## Action item
Look through the lines below and extract any with the word "AGND".
___ Supplied records ___
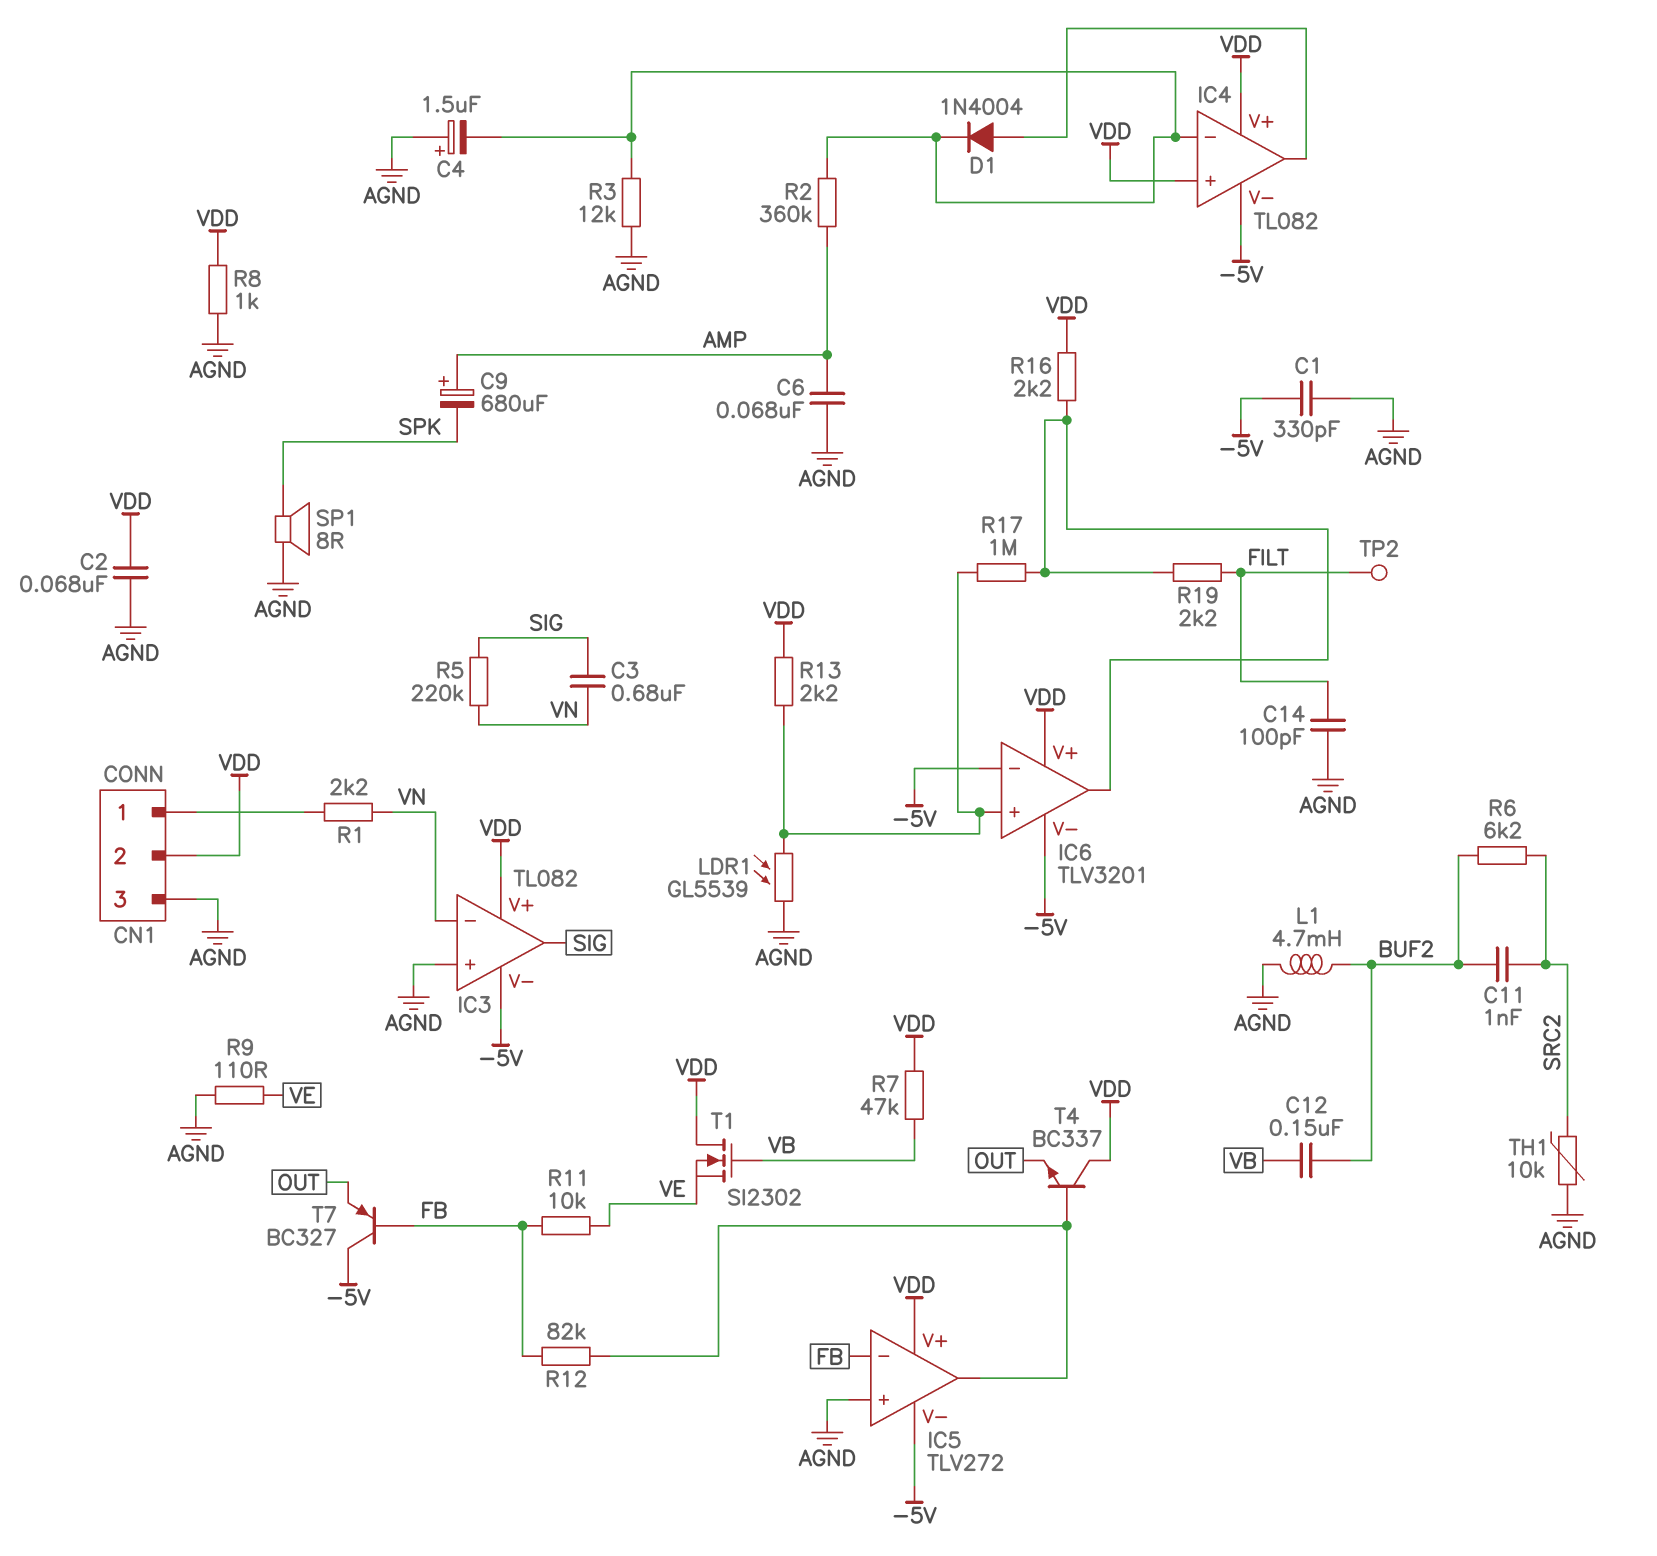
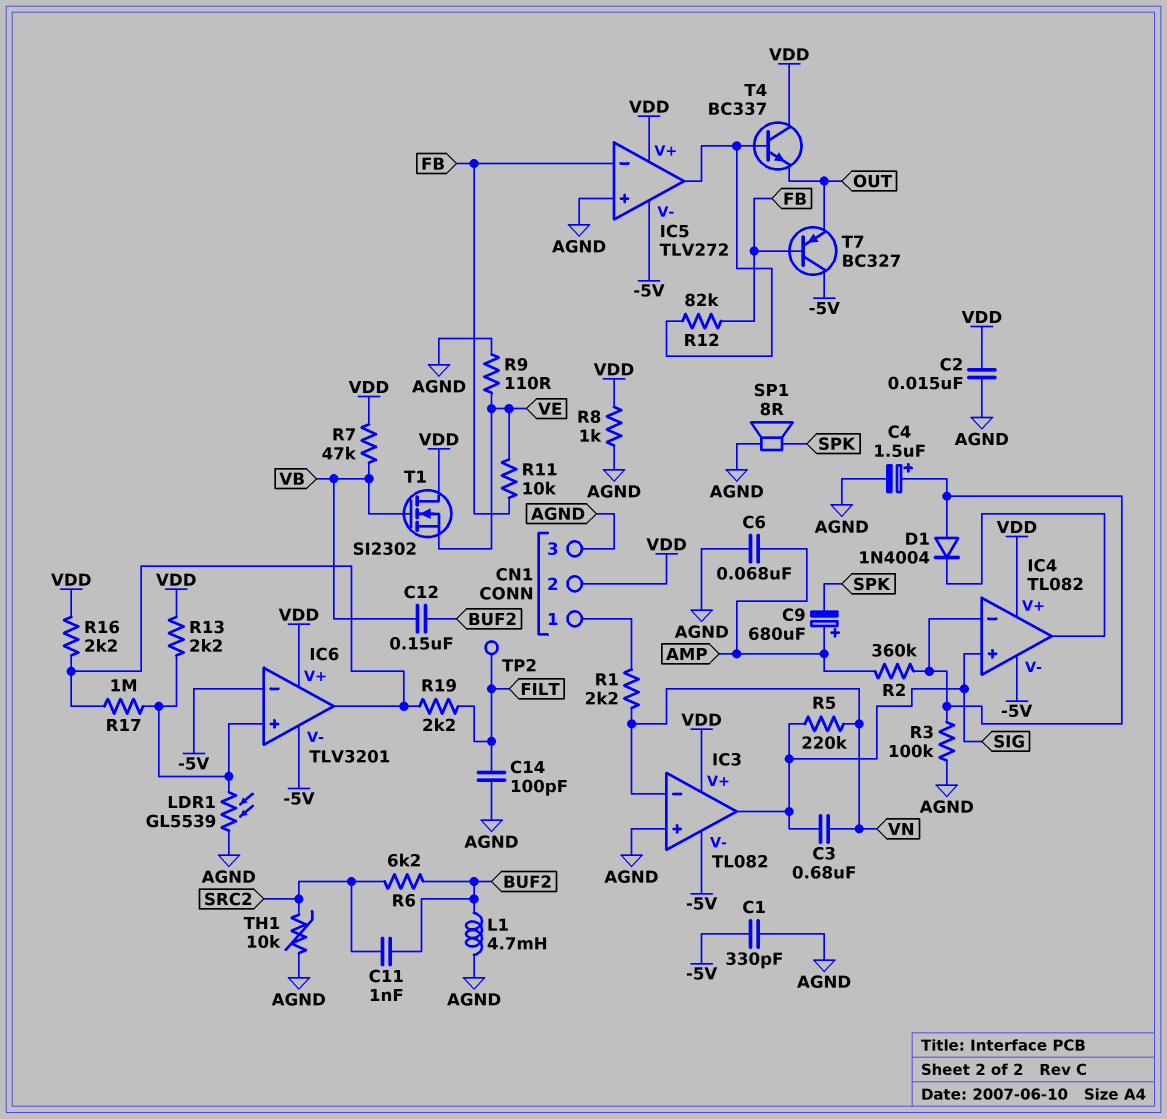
C2: 68nF (AGND, VDD) -> 15nF (AGND, VDD)
C4: 1.5uF (plus AGND, minus IC4/in-) -> 1.5uF (plus IC4/in-, minus AGND)
D1: diode 1N4004 (A IC4/out, K IC4/in-) -> diode 1N4004 (A IC4/in-, K IC4/out)
IC4 pin in+: VDD -> SIG
R3: 12k (AGND, IC4/in-) -> 100k (AGND, IC4/in-)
___
## Response for this exercise
C2: 68nF (AGND, VDD) -> 15nF (AGND, VDD)
C4: 1.5uF (plus AGND, minus IC4/in-) -> 1.5uF (plus IC4/in-, minus AGND)
R3: 12k (AGND, IC4/in-) -> 100k (AGND, IC4/in-)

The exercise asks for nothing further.